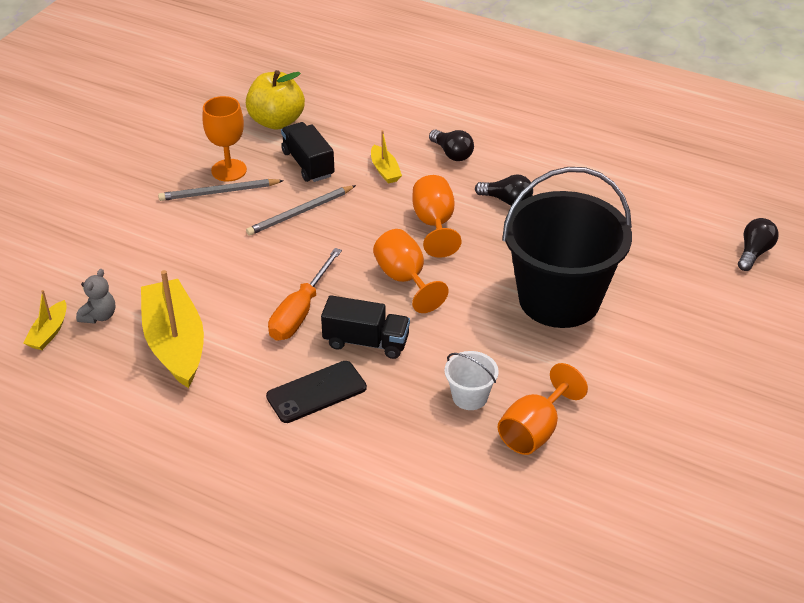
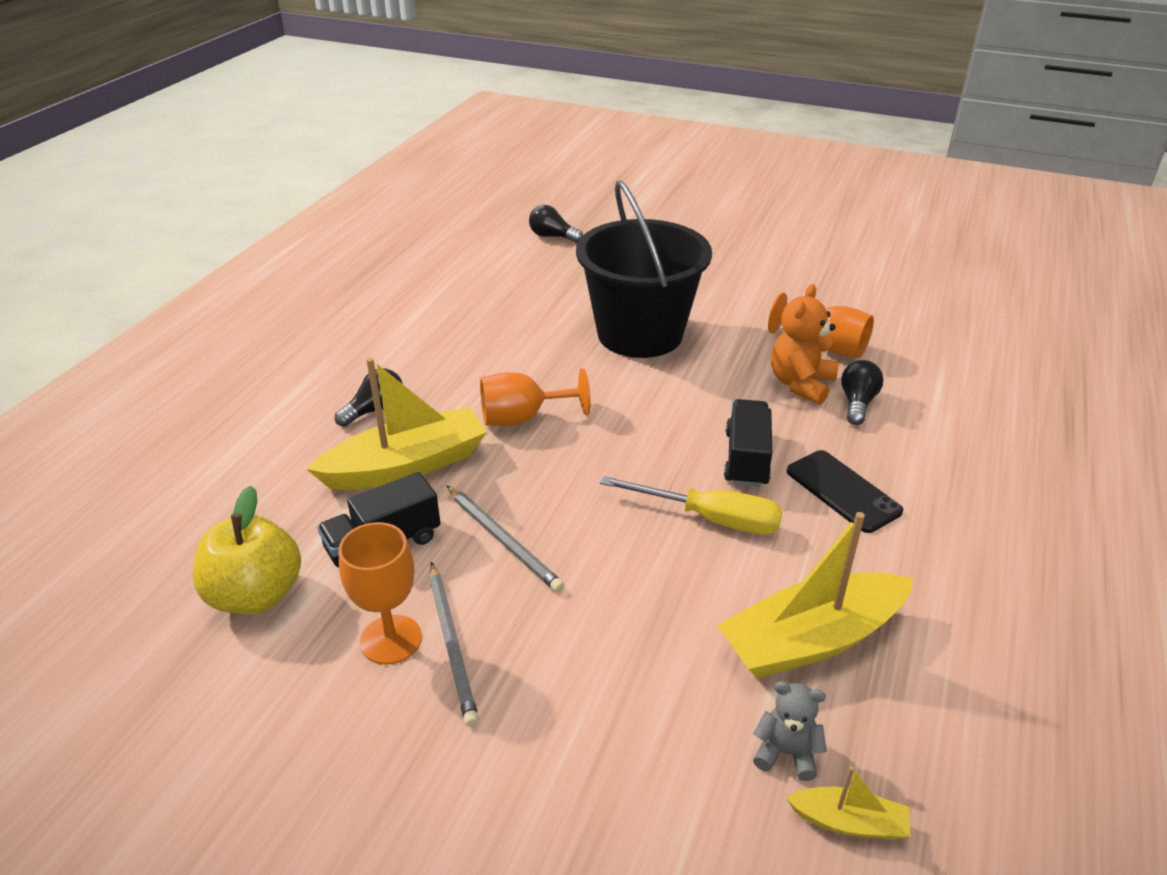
camera: 95 degrees left, 5 degrees down
orange screwdriver [268,248,342,341] -> yellow screwdriver [600,476,783,535]
yellow boat [371,130,402,184] -> yellow boat [306,358,487,490], size x2.12
orange goblet [373,229,449,313] -> none
white bucket [444,351,499,410] -> orange teddy bear [771,284,839,405]
black light bulb [475,174,533,206] -> black light bulb moved to [841,360,884,425]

====================

* [Your instructions]
Throughout the records above, find the lines in which the word "yellow" appears and return them.

* [Response to this exercise]
orange screwdriver [268,248,342,341] -> yellow screwdriver [600,476,783,535]
yellow boat [371,130,402,184] -> yellow boat [306,358,487,490], size x2.12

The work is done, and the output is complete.